- TASK REQUIREMENTS -
An exact reprint of the listing is required, with no pictures included.

- THE DATA -
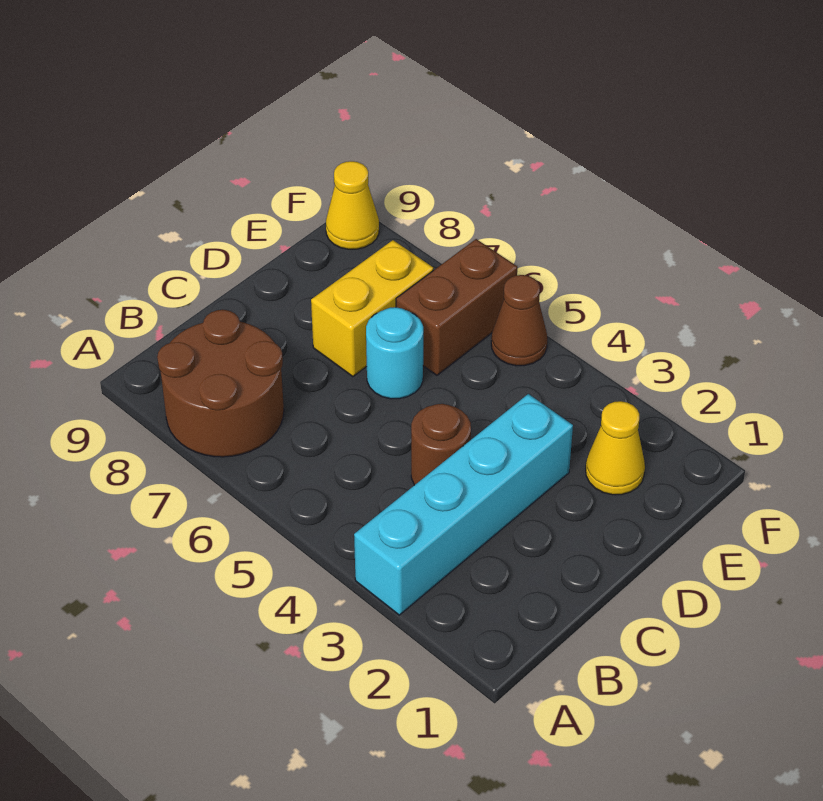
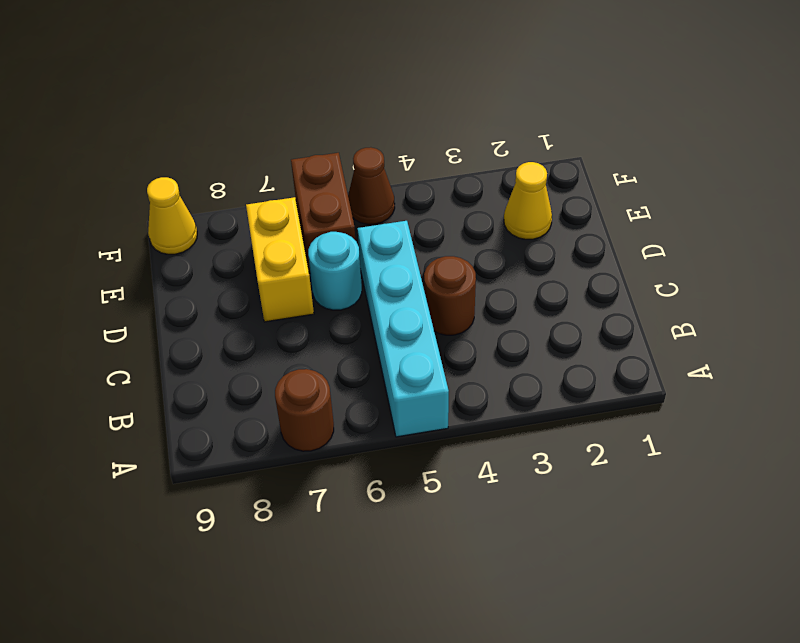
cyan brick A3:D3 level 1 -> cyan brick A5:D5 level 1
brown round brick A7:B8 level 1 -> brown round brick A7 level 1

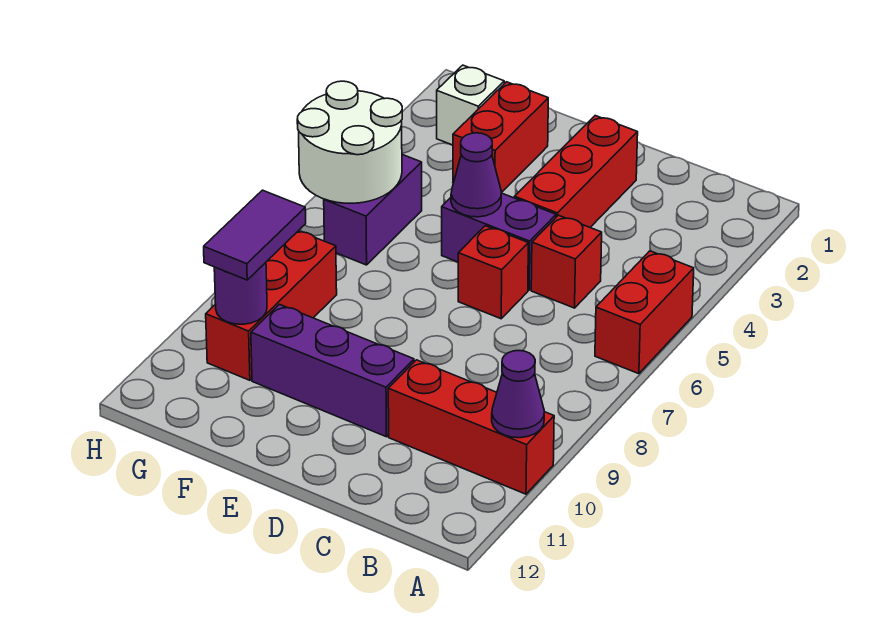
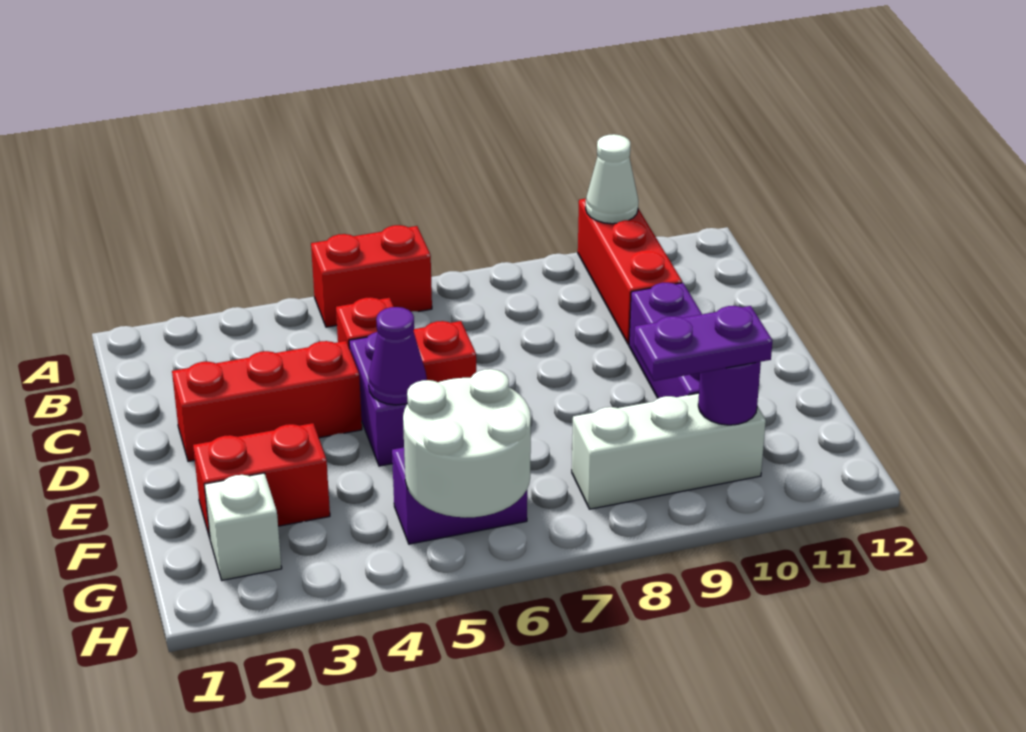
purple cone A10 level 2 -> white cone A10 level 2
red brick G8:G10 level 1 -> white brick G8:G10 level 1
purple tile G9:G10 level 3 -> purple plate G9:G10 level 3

- THE ANSWER -
cyan brick A3:D3 level 1 -> cyan brick A5:D5 level 1
brown round brick A7:B8 level 1 -> brown round brick A7 level 1

purple cone A10 level 2 -> white cone A10 level 2
red brick G8:G10 level 1 -> white brick G8:G10 level 1
purple tile G9:G10 level 3 -> purple plate G9:G10 level 3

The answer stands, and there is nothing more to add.